**WHAT YOU NEED TO DO:** Once you have read the data below, please repeat all of it exactly.

**RECORDS FOR THE EXERCISE:**
------------------------------

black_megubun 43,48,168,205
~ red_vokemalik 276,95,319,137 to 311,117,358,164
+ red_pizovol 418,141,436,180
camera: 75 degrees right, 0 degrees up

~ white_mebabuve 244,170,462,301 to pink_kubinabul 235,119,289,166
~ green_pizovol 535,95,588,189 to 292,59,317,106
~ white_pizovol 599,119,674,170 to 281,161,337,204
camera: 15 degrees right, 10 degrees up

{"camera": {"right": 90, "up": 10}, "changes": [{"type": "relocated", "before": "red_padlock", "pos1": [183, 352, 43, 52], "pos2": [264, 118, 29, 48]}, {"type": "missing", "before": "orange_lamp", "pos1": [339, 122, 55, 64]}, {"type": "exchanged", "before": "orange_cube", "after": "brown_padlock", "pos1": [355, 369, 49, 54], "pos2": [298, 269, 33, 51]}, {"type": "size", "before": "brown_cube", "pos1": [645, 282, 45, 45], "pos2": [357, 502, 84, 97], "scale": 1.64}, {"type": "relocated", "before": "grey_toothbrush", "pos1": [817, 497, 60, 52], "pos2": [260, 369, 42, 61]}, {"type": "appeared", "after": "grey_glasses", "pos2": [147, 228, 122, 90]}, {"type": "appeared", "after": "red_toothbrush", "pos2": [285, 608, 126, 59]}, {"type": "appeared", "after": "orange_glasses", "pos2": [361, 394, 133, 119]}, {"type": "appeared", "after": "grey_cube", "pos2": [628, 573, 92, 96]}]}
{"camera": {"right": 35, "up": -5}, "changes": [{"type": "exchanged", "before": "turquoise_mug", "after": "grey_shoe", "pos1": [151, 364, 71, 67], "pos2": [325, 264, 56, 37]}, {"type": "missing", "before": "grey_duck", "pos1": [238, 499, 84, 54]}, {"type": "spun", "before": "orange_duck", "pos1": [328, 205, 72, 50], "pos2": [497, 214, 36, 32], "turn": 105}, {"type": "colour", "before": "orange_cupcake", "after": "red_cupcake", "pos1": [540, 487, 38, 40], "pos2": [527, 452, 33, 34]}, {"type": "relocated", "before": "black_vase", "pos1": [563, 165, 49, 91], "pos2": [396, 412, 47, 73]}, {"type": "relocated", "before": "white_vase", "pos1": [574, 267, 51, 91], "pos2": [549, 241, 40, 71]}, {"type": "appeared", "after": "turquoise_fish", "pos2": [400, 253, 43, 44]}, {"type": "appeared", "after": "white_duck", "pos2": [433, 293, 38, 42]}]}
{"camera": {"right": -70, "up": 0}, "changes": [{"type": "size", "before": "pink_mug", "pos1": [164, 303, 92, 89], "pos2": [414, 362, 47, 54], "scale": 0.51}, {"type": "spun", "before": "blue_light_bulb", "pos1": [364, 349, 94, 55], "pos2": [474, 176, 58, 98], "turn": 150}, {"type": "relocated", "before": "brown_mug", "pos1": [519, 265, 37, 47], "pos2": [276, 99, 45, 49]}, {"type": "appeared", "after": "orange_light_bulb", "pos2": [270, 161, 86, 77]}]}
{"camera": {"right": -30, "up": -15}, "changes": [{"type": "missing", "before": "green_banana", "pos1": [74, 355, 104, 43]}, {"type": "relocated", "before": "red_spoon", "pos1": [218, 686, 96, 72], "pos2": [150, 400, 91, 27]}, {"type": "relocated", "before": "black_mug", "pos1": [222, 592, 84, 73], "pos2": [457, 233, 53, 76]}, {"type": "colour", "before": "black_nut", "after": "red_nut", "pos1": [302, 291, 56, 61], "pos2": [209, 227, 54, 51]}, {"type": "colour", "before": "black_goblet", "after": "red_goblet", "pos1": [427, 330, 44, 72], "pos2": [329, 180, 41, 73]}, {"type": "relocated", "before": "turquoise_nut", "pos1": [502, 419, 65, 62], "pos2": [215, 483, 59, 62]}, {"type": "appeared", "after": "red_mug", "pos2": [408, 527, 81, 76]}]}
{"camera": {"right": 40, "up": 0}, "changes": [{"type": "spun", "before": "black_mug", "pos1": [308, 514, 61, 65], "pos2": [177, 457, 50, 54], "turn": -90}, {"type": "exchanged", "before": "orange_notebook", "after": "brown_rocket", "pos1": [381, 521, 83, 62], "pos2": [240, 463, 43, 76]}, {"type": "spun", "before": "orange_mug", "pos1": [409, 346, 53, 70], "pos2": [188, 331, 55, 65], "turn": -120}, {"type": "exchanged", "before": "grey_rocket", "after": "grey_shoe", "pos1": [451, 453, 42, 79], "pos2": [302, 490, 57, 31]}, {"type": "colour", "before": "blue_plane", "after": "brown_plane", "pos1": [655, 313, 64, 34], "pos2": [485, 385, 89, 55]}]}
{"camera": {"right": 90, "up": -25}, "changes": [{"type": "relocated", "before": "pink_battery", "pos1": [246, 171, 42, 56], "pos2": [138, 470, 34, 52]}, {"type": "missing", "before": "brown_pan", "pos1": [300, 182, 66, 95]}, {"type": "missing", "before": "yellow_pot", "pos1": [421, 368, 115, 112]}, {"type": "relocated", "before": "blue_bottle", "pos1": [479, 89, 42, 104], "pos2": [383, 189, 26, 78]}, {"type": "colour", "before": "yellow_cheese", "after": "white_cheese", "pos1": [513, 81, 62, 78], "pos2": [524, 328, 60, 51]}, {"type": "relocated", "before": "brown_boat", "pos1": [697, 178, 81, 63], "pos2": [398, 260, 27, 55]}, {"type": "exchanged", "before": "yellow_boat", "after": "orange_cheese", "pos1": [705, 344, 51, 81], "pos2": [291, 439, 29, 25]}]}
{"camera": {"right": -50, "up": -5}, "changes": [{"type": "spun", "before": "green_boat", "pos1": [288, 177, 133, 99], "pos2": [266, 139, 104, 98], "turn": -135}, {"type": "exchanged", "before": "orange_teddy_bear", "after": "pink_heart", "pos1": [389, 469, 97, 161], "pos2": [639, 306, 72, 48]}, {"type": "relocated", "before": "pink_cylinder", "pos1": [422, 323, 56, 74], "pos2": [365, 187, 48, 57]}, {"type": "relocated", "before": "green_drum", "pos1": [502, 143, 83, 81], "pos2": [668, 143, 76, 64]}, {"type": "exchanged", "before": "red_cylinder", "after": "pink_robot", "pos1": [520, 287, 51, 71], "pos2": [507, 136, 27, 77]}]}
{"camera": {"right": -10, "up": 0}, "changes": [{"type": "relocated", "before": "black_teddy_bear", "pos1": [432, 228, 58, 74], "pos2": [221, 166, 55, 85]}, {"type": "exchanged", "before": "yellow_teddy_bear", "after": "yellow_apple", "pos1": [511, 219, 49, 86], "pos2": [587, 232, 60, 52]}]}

------------------------------

**OUTPUT BELOW:**
black_megubun 43,48,168,205
~ red_vokemalik 276,95,319,137 to 311,117,358,164
+ red_pizovol 418,141,436,180
camera: 75 degrees right, 0 degrees up

~ white_mebabuve 244,170,462,301 to pink_kubinabul 235,119,289,166
~ green_pizovol 535,95,588,189 to 292,59,317,106
~ white_pizovol 599,119,674,170 to 281,161,337,204
camera: 15 degrees right, 10 degrees up

{"camera": {"right": 90, "up": 10}, "changes": [{"type": "relocated", "before": "red_padlock", "pos1": [183, 352, 43, 52], "pos2": [264, 118, 29, 48]}, {"type": "missing", "before": "orange_lamp", "pos1": [339, 122, 55, 64]}, {"type": "exchanged", "before": "orange_cube", "after": "brown_padlock", "pos1": [355, 369, 49, 54], "pos2": [298, 269, 33, 51]}, {"type": "size", "before": "brown_cube", "pos1": [645, 282, 45, 45], "pos2": [357, 502, 84, 97], "scale": 1.64}, {"type": "relocated", "before": "grey_toothbrush", "pos1": [817, 497, 60, 52], "pos2": [260, 369, 42, 61]}, {"type": "appeared", "after": "grey_glasses", "pos2": [147, 228, 122, 90]}, {"type": "appeared", "after": "red_toothbrush", "pos2": [285, 608, 126, 59]}, {"type": "appeared", "after": "orange_glasses", "pos2": [361, 394, 133, 119]}, {"type": "appeared", "after": "grey_cube", "pos2": [628, 573, 92, 96]}]}
{"camera": {"right": 35, "up": -5}, "changes": [{"type": "exchanged", "before": "turquoise_mug", "after": "grey_shoe", "pos1": [151, 364, 71, 67], "pos2": [325, 264, 56, 37]}, {"type": "missing", "before": "grey_duck", "pos1": [238, 499, 84, 54]}, {"type": "spun", "before": "orange_duck", "pos1": [328, 205, 72, 50], "pos2": [497, 214, 36, 32], "turn": 105}, {"type": "colour", "before": "orange_cupcake", "after": "red_cupcake", "pos1": [540, 487, 38, 40], "pos2": [527, 452, 33, 34]}, {"type": "relocated", "before": "black_vase", "pos1": [563, 165, 49, 91], "pos2": [396, 412, 47, 73]}, {"type": "relocated", "before": "white_vase", "pos1": [574, 267, 51, 91], "pos2": [549, 241, 40, 71]}, {"type": "appeared", "after": "turquoise_fish", "pos2": [400, 253, 43, 44]}, {"type": "appeared", "after": "white_duck", "pos2": [433, 293, 38, 42]}]}
{"camera": {"right": -70, "up": 0}, "changes": [{"type": "size", "before": "pink_mug", "pos1": [164, 303, 92, 89], "pos2": [414, 362, 47, 54], "scale": 0.51}, {"type": "spun", "before": "blue_light_bulb", "pos1": [364, 349, 94, 55], "pos2": [474, 176, 58, 98], "turn": 150}, {"type": "relocated", "before": "brown_mug", "pos1": [519, 265, 37, 47], "pos2": [276, 99, 45, 49]}, {"type": "appeared", "after": "orange_light_bulb", "pos2": [270, 161, 86, 77]}]}
{"camera": {"right": -30, "up": -15}, "changes": [{"type": "missing", "before": "green_banana", "pos1": [74, 355, 104, 43]}, {"type": "relocated", "before": "red_spoon", "pos1": [218, 686, 96, 72], "pos2": [150, 400, 91, 27]}, {"type": "relocated", "before": "black_mug", "pos1": [222, 592, 84, 73], "pos2": [457, 233, 53, 76]}, {"type": "colour", "before": "black_nut", "after": "red_nut", "pos1": [302, 291, 56, 61], "pos2": [209, 227, 54, 51]}, {"type": "colour", "before": "black_goblet", "after": "red_goblet", "pos1": [427, 330, 44, 72], "pos2": [329, 180, 41, 73]}, {"type": "relocated", "before": "turquoise_nut", "pos1": [502, 419, 65, 62], "pos2": [215, 483, 59, 62]}, {"type": "appeared", "after": "red_mug", "pos2": [408, 527, 81, 76]}]}
{"camera": {"right": 40, "up": 0}, "changes": [{"type": "spun", "before": "black_mug", "pos1": [308, 514, 61, 65], "pos2": [177, 457, 50, 54], "turn": -90}, {"type": "exchanged", "before": "orange_notebook", "after": "brown_rocket", "pos1": [381, 521, 83, 62], "pos2": [240, 463, 43, 76]}, {"type": "spun", "before": "orange_mug", "pos1": [409, 346, 53, 70], "pos2": [188, 331, 55, 65], "turn": -120}, {"type": "exchanged", "before": "grey_rocket", "after": "grey_shoe", "pos1": [451, 453, 42, 79], "pos2": [302, 490, 57, 31]}, {"type": "colour", "before": "blue_plane", "after": "brown_plane", "pos1": [655, 313, 64, 34], "pos2": [485, 385, 89, 55]}]}
{"camera": {"right": 90, "up": -25}, "changes": [{"type": "relocated", "before": "pink_battery", "pos1": [246, 171, 42, 56], "pos2": [138, 470, 34, 52]}, {"type": "missing", "before": "brown_pan", "pos1": [300, 182, 66, 95]}, {"type": "missing", "before": "yellow_pot", "pos1": [421, 368, 115, 112]}, {"type": "relocated", "before": "blue_bottle", "pos1": [479, 89, 42, 104], "pos2": [383, 189, 26, 78]}, {"type": "colour", "before": "yellow_cheese", "after": "white_cheese", "pos1": [513, 81, 62, 78], "pos2": [524, 328, 60, 51]}, {"type": "relocated", "before": "brown_boat", "pos1": [697, 178, 81, 63], "pos2": [398, 260, 27, 55]}, {"type": "exchanged", "before": "yellow_boat", "after": "orange_cheese", "pos1": [705, 344, 51, 81], "pos2": [291, 439, 29, 25]}]}
{"camera": {"right": -50, "up": -5}, "changes": [{"type": "spun", "before": "green_boat", "pos1": [288, 177, 133, 99], "pos2": [266, 139, 104, 98], "turn": -135}, {"type": "exchanged", "before": "orange_teddy_bear", "after": "pink_heart", "pos1": [389, 469, 97, 161], "pos2": [639, 306, 72, 48]}, {"type": "relocated", "before": "pink_cylinder", "pos1": [422, 323, 56, 74], "pos2": [365, 187, 48, 57]}, {"type": "relocated", "before": "green_drum", "pos1": [502, 143, 83, 81], "pos2": [668, 143, 76, 64]}, {"type": "exchanged", "before": "red_cylinder", "after": "pink_robot", "pos1": [520, 287, 51, 71], "pos2": [507, 136, 27, 77]}]}
{"camera": {"right": -10, "up": 0}, "changes": [{"type": "relocated", "before": "black_teddy_bear", "pos1": [432, 228, 58, 74], "pos2": [221, 166, 55, 85]}, {"type": "exchanged", "before": "yellow_teddy_bear", "after": "yellow_apple", "pos1": [511, 219, 49, 86], "pos2": [587, 232, 60, 52]}]}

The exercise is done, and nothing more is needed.